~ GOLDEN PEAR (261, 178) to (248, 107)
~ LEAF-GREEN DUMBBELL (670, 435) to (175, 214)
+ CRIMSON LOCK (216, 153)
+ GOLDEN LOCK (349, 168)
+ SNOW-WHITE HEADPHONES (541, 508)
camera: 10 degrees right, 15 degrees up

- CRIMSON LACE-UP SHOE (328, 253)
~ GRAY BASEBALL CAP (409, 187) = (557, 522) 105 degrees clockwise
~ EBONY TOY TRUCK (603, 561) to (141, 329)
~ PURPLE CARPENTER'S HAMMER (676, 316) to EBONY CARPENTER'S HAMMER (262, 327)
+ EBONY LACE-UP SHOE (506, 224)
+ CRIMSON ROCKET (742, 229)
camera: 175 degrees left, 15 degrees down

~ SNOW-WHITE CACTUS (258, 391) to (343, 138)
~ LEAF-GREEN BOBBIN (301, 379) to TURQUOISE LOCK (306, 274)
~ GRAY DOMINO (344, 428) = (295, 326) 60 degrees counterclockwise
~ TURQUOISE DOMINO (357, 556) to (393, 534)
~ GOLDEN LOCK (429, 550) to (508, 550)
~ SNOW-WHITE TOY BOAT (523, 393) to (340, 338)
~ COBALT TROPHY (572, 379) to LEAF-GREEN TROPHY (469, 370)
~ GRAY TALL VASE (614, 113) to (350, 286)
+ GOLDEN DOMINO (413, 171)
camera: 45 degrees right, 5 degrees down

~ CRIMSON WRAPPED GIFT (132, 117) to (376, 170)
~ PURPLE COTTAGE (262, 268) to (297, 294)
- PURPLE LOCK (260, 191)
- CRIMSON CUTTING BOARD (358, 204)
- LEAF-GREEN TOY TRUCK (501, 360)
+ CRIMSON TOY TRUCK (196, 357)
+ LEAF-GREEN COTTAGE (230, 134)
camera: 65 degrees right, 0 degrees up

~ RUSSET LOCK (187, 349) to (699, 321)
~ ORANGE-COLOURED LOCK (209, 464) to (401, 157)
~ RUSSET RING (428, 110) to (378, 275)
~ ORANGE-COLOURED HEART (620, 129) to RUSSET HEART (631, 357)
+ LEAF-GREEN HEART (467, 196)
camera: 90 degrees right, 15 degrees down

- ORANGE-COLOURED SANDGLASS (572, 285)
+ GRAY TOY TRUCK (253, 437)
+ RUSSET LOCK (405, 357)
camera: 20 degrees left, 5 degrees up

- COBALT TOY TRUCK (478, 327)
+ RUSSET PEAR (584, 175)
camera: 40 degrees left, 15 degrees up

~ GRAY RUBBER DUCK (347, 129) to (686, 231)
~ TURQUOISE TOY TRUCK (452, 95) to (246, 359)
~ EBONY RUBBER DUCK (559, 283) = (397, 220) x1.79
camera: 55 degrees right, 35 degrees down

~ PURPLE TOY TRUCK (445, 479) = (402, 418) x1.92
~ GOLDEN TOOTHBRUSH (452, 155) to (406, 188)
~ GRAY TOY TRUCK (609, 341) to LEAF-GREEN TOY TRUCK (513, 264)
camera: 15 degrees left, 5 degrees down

WHAT YOU SHOULD DO
Please reply with an exact copy of the lines above, starting at the first and ending at the line that holds "HEADPHONES (541, 508)".

RESPONSE TO THE EXERCISE
~ GOLDEN PEAR (261, 178) to (248, 107)
~ LEAF-GREEN DUMBBELL (670, 435) to (175, 214)
+ CRIMSON LOCK (216, 153)
+ GOLDEN LOCK (349, 168)
+ SNOW-WHITE HEADPHONES (541, 508)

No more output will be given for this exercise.